DATA ENTRIES >>
::::::::

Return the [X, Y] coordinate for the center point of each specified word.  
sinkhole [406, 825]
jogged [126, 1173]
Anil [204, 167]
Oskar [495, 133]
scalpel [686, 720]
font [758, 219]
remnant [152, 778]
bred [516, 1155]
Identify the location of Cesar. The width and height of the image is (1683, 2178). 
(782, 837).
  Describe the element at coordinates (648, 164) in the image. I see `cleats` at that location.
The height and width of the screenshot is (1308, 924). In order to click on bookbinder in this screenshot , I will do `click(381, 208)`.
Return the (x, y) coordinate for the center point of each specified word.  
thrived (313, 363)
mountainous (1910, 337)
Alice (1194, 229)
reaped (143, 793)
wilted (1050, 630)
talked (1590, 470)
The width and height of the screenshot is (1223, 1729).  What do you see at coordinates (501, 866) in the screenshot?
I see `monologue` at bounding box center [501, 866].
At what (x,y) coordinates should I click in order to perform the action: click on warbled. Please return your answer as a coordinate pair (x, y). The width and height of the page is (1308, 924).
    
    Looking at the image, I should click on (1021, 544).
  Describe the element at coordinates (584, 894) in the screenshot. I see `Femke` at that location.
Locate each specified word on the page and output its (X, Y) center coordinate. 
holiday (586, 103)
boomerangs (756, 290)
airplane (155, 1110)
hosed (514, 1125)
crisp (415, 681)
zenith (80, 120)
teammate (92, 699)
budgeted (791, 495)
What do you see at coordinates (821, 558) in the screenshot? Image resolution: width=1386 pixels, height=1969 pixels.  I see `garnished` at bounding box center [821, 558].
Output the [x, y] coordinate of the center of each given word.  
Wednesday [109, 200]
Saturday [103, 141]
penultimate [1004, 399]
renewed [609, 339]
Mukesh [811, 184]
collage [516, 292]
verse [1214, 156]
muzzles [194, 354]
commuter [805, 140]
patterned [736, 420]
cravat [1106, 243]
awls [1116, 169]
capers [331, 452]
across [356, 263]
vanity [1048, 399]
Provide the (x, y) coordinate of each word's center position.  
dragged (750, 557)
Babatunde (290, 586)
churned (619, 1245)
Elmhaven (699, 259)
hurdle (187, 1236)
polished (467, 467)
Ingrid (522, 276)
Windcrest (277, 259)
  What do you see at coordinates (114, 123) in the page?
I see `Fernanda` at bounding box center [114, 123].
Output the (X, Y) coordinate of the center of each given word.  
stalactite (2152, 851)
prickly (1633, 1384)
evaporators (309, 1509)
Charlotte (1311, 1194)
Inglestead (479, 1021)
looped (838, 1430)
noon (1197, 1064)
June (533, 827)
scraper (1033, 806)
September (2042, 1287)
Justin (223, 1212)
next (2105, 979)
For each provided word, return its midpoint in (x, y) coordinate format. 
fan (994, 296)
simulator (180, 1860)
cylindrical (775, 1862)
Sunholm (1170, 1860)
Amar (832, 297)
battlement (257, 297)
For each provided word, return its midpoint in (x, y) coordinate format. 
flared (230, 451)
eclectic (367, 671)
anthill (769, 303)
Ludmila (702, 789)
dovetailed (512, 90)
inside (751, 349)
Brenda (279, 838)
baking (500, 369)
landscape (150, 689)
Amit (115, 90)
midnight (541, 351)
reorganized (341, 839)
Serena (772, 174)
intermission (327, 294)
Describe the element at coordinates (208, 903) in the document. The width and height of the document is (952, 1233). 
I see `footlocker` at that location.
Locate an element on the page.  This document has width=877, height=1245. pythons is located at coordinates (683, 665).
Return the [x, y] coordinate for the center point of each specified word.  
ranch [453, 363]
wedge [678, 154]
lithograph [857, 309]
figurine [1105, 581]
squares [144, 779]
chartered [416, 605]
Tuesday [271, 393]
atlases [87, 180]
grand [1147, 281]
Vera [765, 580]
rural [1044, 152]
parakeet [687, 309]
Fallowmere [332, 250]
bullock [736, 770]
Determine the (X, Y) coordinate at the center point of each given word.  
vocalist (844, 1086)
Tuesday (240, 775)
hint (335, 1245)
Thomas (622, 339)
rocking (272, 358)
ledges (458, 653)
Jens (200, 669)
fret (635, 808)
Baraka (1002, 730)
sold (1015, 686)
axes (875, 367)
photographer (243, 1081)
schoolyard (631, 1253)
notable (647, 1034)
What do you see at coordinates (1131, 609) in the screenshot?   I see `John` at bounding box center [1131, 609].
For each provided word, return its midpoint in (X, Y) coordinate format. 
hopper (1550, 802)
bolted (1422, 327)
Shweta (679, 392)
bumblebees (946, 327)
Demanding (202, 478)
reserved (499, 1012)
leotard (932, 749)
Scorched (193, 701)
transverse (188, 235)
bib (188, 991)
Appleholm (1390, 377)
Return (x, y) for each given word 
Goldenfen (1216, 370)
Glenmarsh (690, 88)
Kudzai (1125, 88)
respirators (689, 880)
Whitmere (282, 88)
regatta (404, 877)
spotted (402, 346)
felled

::::::::

Render the full listing above as a Markdown table with two columns, Row and Entry. Give each nonblank line its own numbered row and leave out blank lines.

RESPONSE >>
| Row | Entry |
|---|---|
| 1 | Return the [X, Y] coordinate for the center point of each specified word.   |
| 2 | sinkhole [406, 825] |
| 3 | jogged [126, 1173] |
| 4 | Anil [204, 167] |
| 5 | Oskar [495, 133] |
| 6 | scalpel [686, 720] |
| 7 | font [758, 219] |
| 8 | remnant [152, 778] |
| 9 | bred [516, 1155] |
| 10 | Identify the location of Cesar. The width and height of the image is (1683, 2178).  |
| 11 | (782, 837). |
| 12 |   Describe the element at coordinates (648, 164) in the image. I see `cleats` at that location. |
| 13 | The height and width of the screenshot is (1308, 924). In order to click on bookbinder in this screenshot , I will do `click(381, 208)`. |
| 14 | Return the (x, y) coordinate for the center point of each specified word.   |
| 15 | thrived (313, 363) |
| 16 | mountainous (1910, 337) |
| 17 | Alice (1194, 229) |
| 18 | reaped (143, 793) |
| 19 | wilted (1050, 630) |
| 20 | talked (1590, 470) |
| 21 | The width and height of the screenshot is (1223, 1729).  What do you see at coordinates (501, 866) in the screenshot? |
| 22 | I see `monologue` at bounding box center [501, 866]. |
| 23 | At what (x,y) coordinates should I click in order to perform the action: click on warbled. Please return your answer as a coordinate pair (x, y). The width and height of the page is (1308, 924). |
| 24 |     Looking at the image, I should click on (1021, 544). |
| 25 |   Describe the element at coordinates (584, 894) in the screenshot. I see `Femke` at that location. |
| 26 | Locate each specified word on the page and output its (X, Y) center coordinate.  |
| 27 | holiday (586, 103) |
| 28 | boomerangs (756, 290) |
| 29 | airplane (155, 1110) |
| 30 | hosed (514, 1125) |
| 31 | crisp (415, 681) |
| 32 | zenith (80, 120) |
| 33 | teammate (92, 699) |
| 34 | budgeted (791, 495) |
| 35 | What do you see at coordinates (821, 558) in the screenshot? Image resolution: width=1386 pixels, height=1969 pixels.  I see `garnished` at bounding box center [821, 558]. |
| 36 | Output the [x, y] coordinate of the center of each given word.   |
| 37 | Wednesday [109, 200] |
| 38 | Saturday [103, 141] |
| 39 | penultimate [1004, 399] |
| 40 | renewed [609, 339] |
| 41 | Mukesh [811, 184] |
| 42 | collage [516, 292] |
| 43 | verse [1214, 156] |
| 44 | muzzles [194, 354] |
| 45 | commuter [805, 140] |
| 46 | patterned [736, 420] |
| 47 | cravat [1106, 243] |
| 48 | awls [1116, 169] |
| 49 | capers [331, 452] |
| 50 | across [356, 263] |
| 51 | vanity [1048, 399] |
| 52 | Provide the (x, y) coordinate of each word's center position.   |
| 53 | dragged (750, 557) |
| 54 | Babatunde (290, 586) |
| 55 | churned (619, 1245) |
| 56 | Elmhaven (699, 259) |
| 57 | hurdle (187, 1236) |
| 58 | polished (467, 467) |
| 59 | Ingrid (522, 276) |
| 60 | Windcrest (277, 259) |
| 61 |   What do you see at coordinates (114, 123) in the page? |
| 62 | I see `Fernanda` at bounding box center [114, 123]. |
| 63 | Output the (X, Y) coordinate of the center of each given word.   |
| 64 | stalactite (2152, 851) |
| 65 | prickly (1633, 1384) |
| 66 | evaporators (309, 1509) |
| 67 | Charlotte (1311, 1194) |
| 68 | Inglestead (479, 1021) |
| 69 | looped (838, 1430) |
| 70 | noon (1197, 1064) |
| 71 | June (533, 827) |
| 72 | scraper (1033, 806) |
| 73 | September (2042, 1287) |
| 74 | Justin (223, 1212) |
| 75 | next (2105, 979) |
| 76 | For each provided word, return its midpoint in (x, y) coordinate format.  |
| 77 | fan (994, 296) |
| 78 | simulator (180, 1860) |
| 79 | cylindrical (775, 1862) |
| 80 | Sunholm (1170, 1860) |
| 81 | Amar (832, 297) |
| 82 | battlement (257, 297) |
| 83 | For each provided word, return its midpoint in (x, y) coordinate format.  |
| 84 | flared (230, 451) |
| 85 | eclectic (367, 671) |
| 86 | anthill (769, 303) |
| 87 | Ludmila (702, 789) |
| 88 | dovetailed (512, 90) |
| 89 | inside (751, 349) |
| 90 | Brenda (279, 838) |
| 91 | baking (500, 369) |
| 92 | landscape (150, 689) |
| 93 | Amit (115, 90) |
| 94 | midnight (541, 351) |
| 95 | reorganized (341, 839) |
| 96 | Serena (772, 174) |
| 97 | intermission (327, 294) |
| 98 | Describe the element at coordinates (208, 903) in the document. The width and height of the document is (952, 1233).  |
| 99 | I see `footlocker` at that location. |
| 100 | Locate an element on the page.  This document has width=877, height=1245. pythons is located at coordinates (683, 665). |
| 101 | Return the [x, y] coordinate for the center point of each specified word.   |
| 102 | ranch [453, 363] |
| 103 | wedge [678, 154] |
| 104 | lithograph [857, 309] |
| 105 | figurine [1105, 581] |
| 106 | squares [144, 779] |
| 107 | chartered [416, 605] |
| 108 | Tuesday [271, 393] |
| 109 | atlases [87, 180] |
| 110 | grand [1147, 281] |
| 111 | Vera [765, 580] |
| 112 | rural [1044, 152] |
| 113 | parakeet [687, 309] |
| 114 | Fallowmere [332, 250] |
| 115 | bullock [736, 770] |
| 116 | Determine the (X, Y) coordinate at the center point of each given word.   |
| 117 | vocalist (844, 1086) |
| 118 | Tuesday (240, 775) |
| 119 | hint (335, 1245) |
| 120 | Thomas (622, 339) |
| 121 | rocking (272, 358) |
| 122 | ledges (458, 653) |
| 123 | Jens (200, 669) |
| 124 | fret (635, 808) |
| 125 | Baraka (1002, 730) |
| 126 | sold (1015, 686) |
| 127 | axes (875, 367) |
| 128 | photographer (243, 1081) |
| 129 | schoolyard (631, 1253) |
| 130 | notable (647, 1034) |
| 131 | What do you see at coordinates (1131, 609) in the screenshot?   I see `John` at bounding box center [1131, 609]. |
| 132 | For each provided word, return its midpoint in (X, Y) coordinate format.  |
| 133 | hopper (1550, 802) |
| 134 | bolted (1422, 327) |
| 135 | Shweta (679, 392) |
| 136 | bumblebees (946, 327) |
| 137 | Demanding (202, 478) |
| 138 | reserved (499, 1012) |
| 139 | leotard (932, 749) |
| 140 | Scorched (193, 701) |
| 141 | transverse (188, 235) |
| 142 | bib (188, 991) |
| 143 | Appleholm (1390, 377) |
| 144 | Return (x, y) for each given word  |
| 145 | Goldenfen (1216, 370) |
| 146 | Glenmarsh (690, 88) |
| 147 | Kudzai (1125, 88) |
| 148 | respirators (689, 880) |
| 149 | Whitmere (282, 88) |
| 150 | regatta (404, 877) |
| 151 | spotted (402, 346) |
| 152 | felled |